_Exercise aim_
Retype the listing exactly, with no images.

_Supplied material_
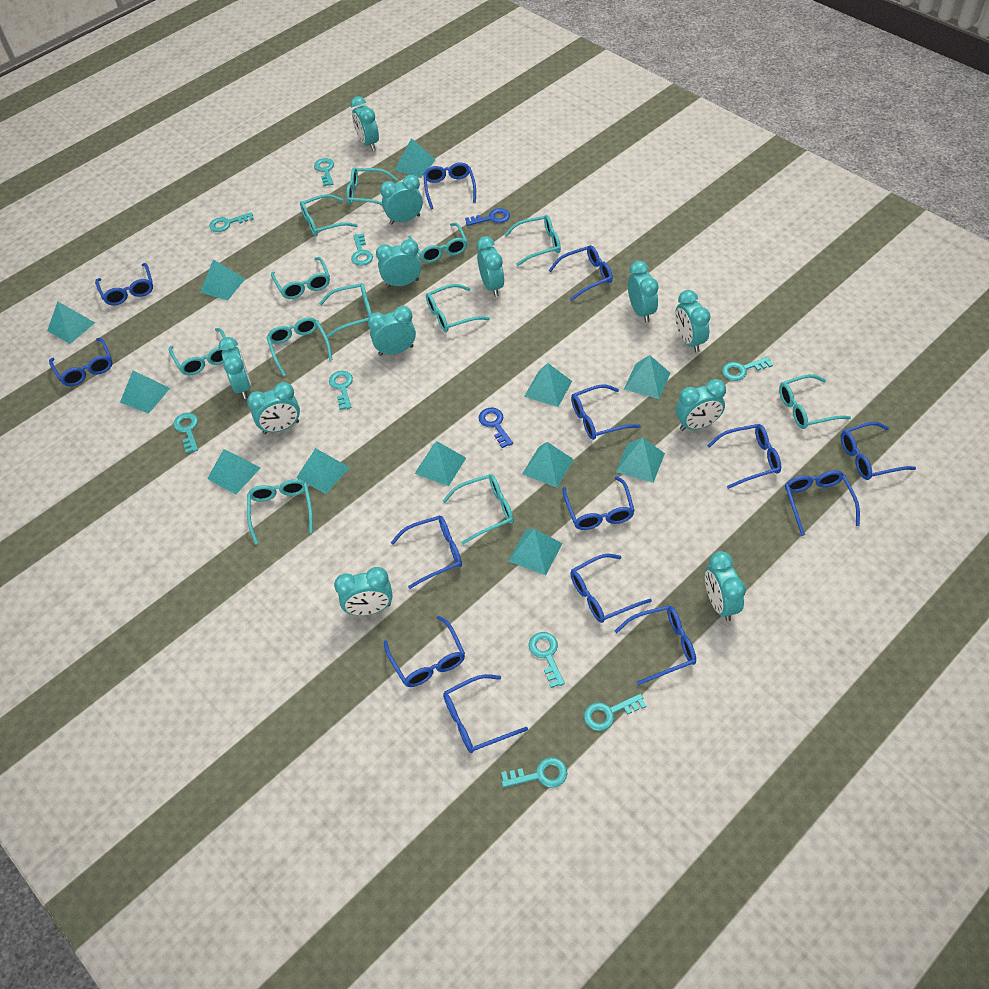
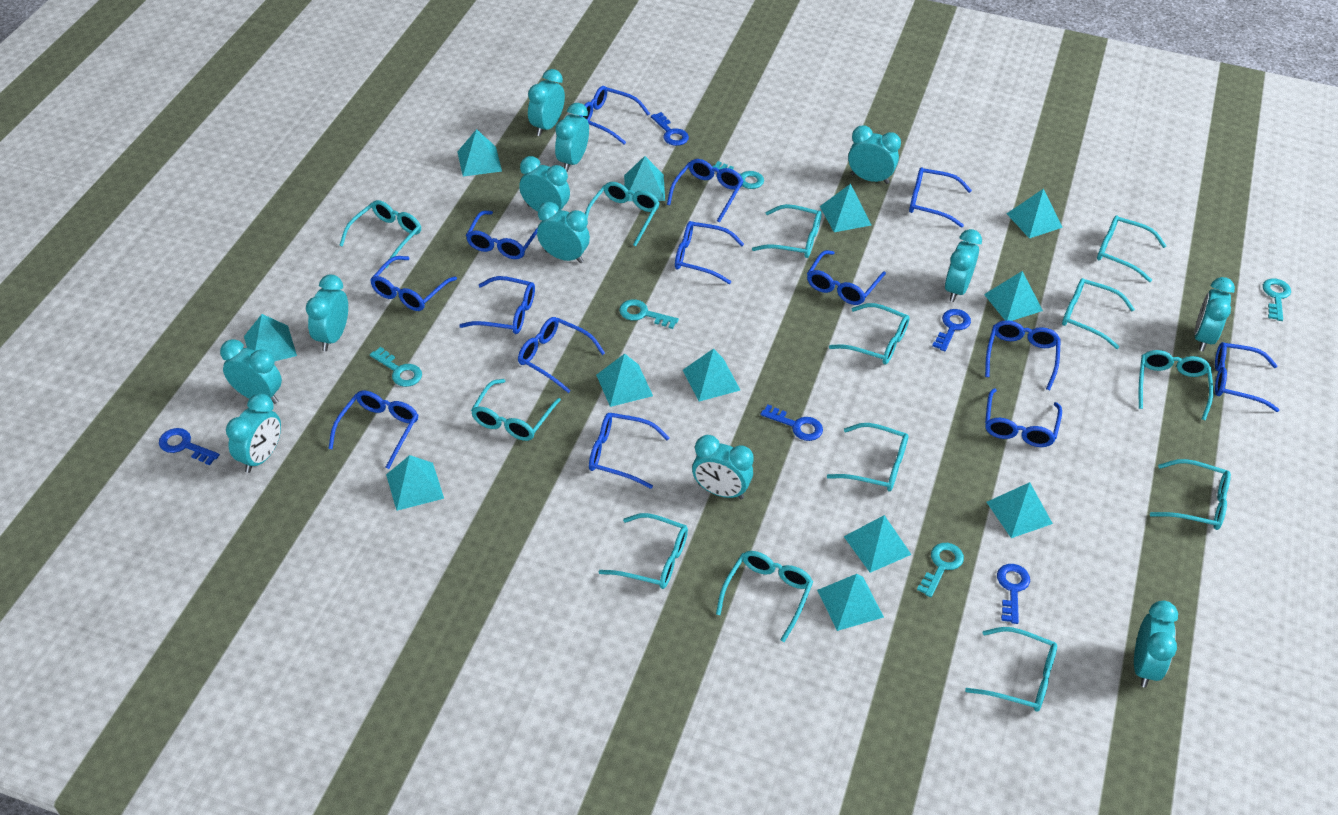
blue key: 2 -> 5
turquoise glasses: 12 -> 13
turquoise key: 9 -> 5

_Problem solution_
blue key: 2 -> 5
turquoise glasses: 12 -> 13
turquoise key: 9 -> 5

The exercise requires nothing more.